**What you will do**.
Word for word, transcribe the data below from the line with "new: blue_egg" to the line with "second_place: [238, 641]", keeping both of those lines.

Source data:
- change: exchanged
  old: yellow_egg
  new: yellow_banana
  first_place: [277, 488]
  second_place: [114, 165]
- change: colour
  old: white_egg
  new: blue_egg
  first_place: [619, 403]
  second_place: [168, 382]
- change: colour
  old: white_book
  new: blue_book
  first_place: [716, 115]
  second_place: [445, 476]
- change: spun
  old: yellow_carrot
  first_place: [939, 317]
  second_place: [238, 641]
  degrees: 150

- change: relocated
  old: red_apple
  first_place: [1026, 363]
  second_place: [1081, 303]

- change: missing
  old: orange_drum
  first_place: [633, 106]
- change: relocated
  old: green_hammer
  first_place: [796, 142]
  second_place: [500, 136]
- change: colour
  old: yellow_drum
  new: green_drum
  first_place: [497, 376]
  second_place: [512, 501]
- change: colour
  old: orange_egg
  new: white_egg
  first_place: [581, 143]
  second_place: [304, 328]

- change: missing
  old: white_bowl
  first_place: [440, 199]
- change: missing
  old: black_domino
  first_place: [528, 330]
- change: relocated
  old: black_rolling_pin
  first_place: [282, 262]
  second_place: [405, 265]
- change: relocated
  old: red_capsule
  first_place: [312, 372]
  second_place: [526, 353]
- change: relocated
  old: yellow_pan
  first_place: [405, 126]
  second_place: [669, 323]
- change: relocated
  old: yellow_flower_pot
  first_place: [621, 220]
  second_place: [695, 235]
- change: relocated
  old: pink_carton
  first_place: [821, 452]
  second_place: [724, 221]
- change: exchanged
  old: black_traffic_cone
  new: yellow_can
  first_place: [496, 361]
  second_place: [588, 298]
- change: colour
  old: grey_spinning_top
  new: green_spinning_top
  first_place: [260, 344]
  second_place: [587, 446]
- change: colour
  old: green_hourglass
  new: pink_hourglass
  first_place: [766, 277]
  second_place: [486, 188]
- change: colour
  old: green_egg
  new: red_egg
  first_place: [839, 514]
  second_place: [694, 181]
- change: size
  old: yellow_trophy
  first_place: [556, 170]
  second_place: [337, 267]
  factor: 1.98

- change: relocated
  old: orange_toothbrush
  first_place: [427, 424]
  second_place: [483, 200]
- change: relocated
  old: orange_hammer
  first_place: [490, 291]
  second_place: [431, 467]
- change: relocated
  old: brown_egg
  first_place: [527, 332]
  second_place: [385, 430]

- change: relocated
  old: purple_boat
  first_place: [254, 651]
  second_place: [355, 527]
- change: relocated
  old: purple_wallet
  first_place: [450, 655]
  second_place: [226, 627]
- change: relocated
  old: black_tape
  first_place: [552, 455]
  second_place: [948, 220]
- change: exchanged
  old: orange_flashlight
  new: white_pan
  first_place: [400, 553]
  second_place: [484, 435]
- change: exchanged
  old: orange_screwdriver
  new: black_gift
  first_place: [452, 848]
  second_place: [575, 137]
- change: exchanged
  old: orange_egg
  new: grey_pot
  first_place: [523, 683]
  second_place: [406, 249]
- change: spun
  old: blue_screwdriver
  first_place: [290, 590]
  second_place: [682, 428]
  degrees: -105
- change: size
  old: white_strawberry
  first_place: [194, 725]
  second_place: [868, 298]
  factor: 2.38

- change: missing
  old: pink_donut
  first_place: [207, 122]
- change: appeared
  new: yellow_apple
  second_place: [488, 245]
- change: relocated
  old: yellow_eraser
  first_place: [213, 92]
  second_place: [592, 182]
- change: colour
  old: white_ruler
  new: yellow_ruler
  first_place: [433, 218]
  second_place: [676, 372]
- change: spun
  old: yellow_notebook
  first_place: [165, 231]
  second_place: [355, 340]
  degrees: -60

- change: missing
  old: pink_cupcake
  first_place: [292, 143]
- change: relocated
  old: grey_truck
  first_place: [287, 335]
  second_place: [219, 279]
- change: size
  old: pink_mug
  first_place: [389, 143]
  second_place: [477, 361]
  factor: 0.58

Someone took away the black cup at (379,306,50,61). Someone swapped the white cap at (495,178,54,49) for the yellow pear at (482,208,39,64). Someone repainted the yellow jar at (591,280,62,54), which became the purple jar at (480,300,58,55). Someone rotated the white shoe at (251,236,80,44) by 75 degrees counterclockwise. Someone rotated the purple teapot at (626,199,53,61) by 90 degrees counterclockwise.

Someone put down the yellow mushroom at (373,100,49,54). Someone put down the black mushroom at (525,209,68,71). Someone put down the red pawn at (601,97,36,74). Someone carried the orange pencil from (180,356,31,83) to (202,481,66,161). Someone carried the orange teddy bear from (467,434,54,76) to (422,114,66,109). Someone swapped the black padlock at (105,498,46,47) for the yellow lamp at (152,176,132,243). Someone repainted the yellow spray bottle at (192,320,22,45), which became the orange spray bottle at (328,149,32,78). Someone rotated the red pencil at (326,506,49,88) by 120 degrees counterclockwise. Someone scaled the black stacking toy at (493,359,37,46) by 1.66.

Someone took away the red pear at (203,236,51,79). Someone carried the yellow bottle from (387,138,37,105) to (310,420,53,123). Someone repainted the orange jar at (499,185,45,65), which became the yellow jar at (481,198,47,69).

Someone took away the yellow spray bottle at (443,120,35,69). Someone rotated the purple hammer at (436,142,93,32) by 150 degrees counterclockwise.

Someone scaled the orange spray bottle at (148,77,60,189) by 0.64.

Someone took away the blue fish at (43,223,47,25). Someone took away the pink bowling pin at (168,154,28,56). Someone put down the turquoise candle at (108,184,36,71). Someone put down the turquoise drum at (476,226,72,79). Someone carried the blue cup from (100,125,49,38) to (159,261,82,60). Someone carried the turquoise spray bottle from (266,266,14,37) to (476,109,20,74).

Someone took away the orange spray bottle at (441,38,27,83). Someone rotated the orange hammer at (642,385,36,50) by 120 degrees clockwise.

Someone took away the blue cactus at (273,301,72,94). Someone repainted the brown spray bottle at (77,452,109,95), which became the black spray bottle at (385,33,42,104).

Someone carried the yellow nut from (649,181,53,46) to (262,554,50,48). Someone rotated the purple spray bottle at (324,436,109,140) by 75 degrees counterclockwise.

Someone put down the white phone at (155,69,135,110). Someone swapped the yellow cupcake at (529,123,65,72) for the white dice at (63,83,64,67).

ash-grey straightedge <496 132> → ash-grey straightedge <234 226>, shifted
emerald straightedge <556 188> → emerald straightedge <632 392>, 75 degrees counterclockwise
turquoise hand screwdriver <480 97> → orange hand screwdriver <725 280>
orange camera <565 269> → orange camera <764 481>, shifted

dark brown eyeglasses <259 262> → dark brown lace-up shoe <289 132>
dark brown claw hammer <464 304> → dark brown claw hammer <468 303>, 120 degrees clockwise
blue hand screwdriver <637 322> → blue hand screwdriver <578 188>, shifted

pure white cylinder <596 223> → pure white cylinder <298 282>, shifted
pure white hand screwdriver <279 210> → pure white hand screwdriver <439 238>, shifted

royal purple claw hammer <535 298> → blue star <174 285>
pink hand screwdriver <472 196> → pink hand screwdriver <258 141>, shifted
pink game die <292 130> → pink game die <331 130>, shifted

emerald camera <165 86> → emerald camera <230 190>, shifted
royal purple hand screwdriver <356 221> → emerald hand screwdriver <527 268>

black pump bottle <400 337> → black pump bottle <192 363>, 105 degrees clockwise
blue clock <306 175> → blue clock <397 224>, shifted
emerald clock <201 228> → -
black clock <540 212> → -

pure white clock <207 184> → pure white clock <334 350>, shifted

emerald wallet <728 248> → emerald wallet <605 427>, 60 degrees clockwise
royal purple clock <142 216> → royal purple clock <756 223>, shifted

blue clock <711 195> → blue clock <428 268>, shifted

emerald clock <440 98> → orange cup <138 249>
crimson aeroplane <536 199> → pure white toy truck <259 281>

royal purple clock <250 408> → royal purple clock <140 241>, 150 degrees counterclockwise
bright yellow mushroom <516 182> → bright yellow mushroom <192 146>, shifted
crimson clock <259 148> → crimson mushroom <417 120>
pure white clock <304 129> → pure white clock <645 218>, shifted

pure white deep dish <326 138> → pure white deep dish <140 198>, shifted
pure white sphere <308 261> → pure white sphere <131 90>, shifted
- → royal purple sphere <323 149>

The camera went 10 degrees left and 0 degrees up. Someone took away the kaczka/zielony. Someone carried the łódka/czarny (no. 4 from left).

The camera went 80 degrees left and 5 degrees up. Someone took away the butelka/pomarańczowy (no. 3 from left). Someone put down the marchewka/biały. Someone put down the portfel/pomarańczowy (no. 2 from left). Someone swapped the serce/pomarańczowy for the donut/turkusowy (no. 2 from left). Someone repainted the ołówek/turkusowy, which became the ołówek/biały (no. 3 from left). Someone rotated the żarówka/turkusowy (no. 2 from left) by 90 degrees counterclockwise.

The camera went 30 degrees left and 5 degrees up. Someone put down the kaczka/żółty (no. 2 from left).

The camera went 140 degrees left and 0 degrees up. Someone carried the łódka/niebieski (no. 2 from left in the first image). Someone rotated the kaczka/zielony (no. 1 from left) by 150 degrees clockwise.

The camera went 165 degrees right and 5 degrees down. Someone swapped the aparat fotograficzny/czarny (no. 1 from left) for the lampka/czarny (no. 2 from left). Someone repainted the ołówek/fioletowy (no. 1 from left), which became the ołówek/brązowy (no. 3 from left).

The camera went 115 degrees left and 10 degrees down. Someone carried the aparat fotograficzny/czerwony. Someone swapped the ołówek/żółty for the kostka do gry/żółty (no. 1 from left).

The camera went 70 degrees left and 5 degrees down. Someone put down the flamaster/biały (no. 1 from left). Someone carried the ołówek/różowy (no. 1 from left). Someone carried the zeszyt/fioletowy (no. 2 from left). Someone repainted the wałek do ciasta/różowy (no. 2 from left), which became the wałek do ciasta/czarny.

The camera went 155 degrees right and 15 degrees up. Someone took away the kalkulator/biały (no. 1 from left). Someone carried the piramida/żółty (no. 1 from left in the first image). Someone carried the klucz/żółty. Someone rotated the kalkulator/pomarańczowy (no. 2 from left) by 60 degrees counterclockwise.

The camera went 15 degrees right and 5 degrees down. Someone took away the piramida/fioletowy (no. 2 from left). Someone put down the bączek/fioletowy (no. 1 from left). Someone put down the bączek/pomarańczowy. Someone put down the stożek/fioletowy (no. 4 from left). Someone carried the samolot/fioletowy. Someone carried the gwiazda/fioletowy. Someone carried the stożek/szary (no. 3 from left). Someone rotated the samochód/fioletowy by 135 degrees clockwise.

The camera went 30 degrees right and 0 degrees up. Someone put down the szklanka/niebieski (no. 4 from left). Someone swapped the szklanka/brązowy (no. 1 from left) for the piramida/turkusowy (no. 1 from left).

**The answer**.
  new: blue_egg
  first_place: [619, 403]
  second_place: [168, 382]
- change: colour
  old: white_book
  new: blue_book
  first_place: [716, 115]
  second_place: [445, 476]
- change: spun
  old: yellow_carrot
  first_place: [939, 317]
  second_place: [238, 641]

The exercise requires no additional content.